- **Instructions to follow**: Would you write out the listing verbatim and skip every picture in it?

- **Given data**:
_ _ _ _

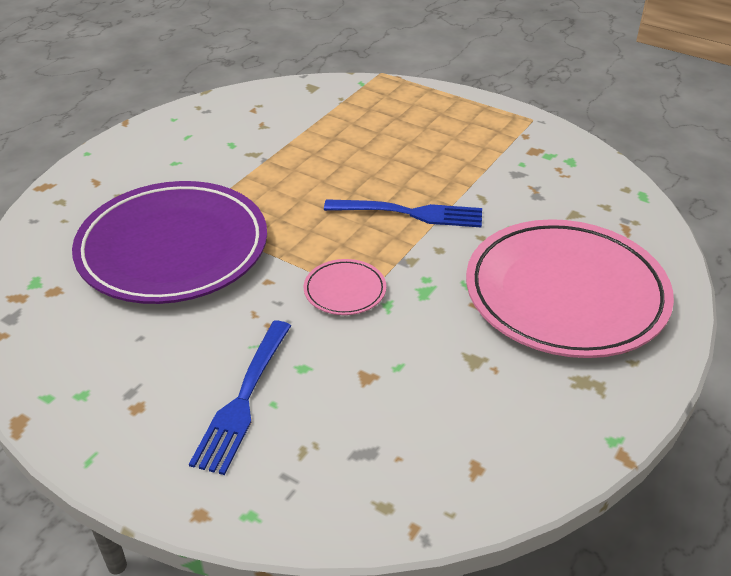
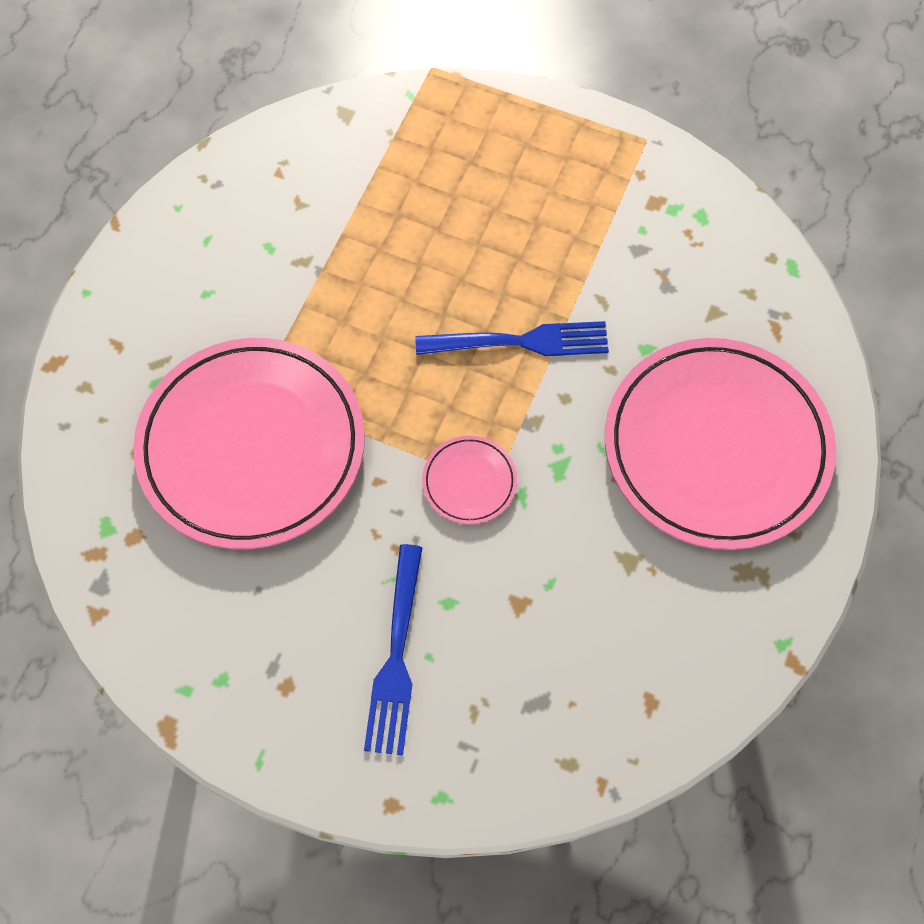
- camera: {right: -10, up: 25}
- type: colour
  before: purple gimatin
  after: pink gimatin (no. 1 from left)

_ _ _ _

- **Written answer**:
- camera: {right: -10, up: 25}
- type: colour
  before: purple gimatin
  after: pink gimatin (no. 1 from left)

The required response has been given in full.